/---
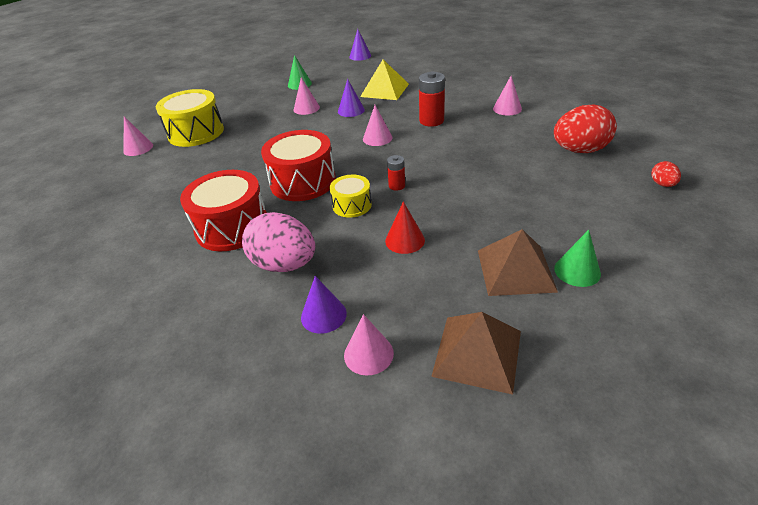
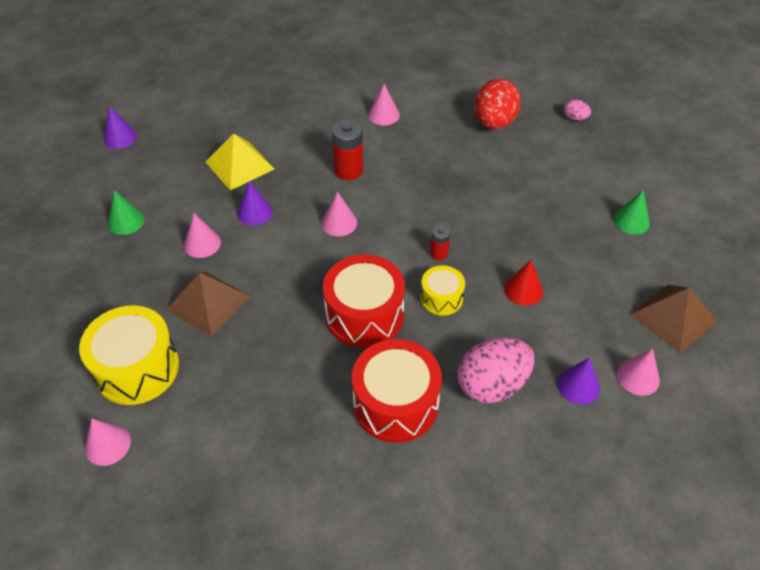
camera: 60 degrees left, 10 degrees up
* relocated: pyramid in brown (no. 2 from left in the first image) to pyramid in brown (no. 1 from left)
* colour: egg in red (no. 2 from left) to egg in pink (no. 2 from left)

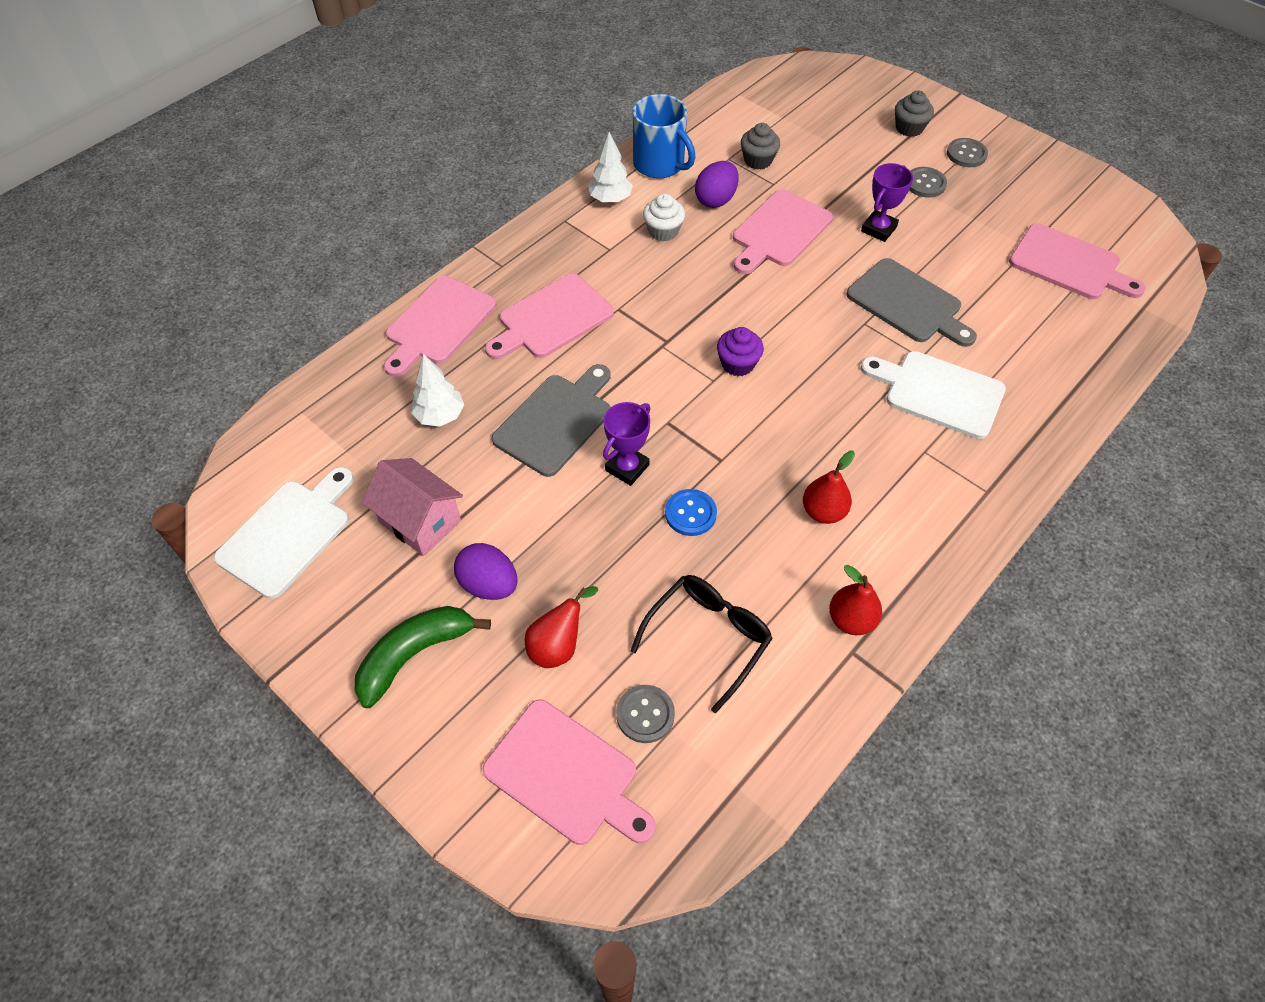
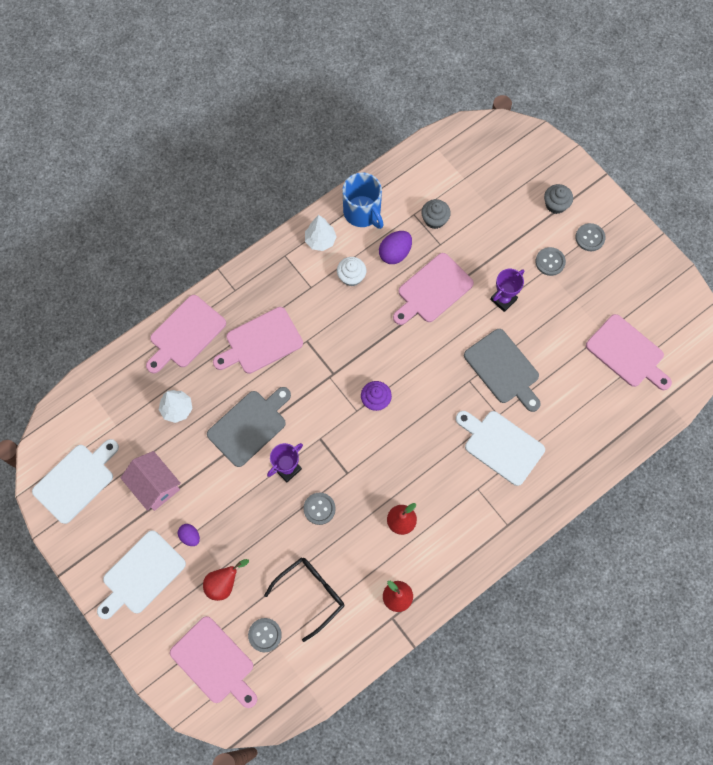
camera: 10 degrees right, 15 degrees up
* exchanged: banana in green to cutting board in white (no. 2 from left)
* size: egg in purple (no. 1 from left) x0.61
* colour: button in blue to button in grey (no. 2 from left)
\---
> [Task requirements] Exact duplicates of all the entries are required, and no image may appear in them.

> [Answer to this exercise]
camera: 60 degrees left, 10 degrees up
* relocated: pyramid in brown (no. 2 from left in the first image) to pyramid in brown (no. 1 from left)
* colour: egg in red (no. 2 from left) to egg in pink (no. 2 from left)

camera: 10 degrees right, 15 degrees up
* exchanged: banana in green to cutting board in white (no. 2 from left)
* size: egg in purple (no. 1 from left) x0.61
* colour: button in blue to button in grey (no. 2 from left)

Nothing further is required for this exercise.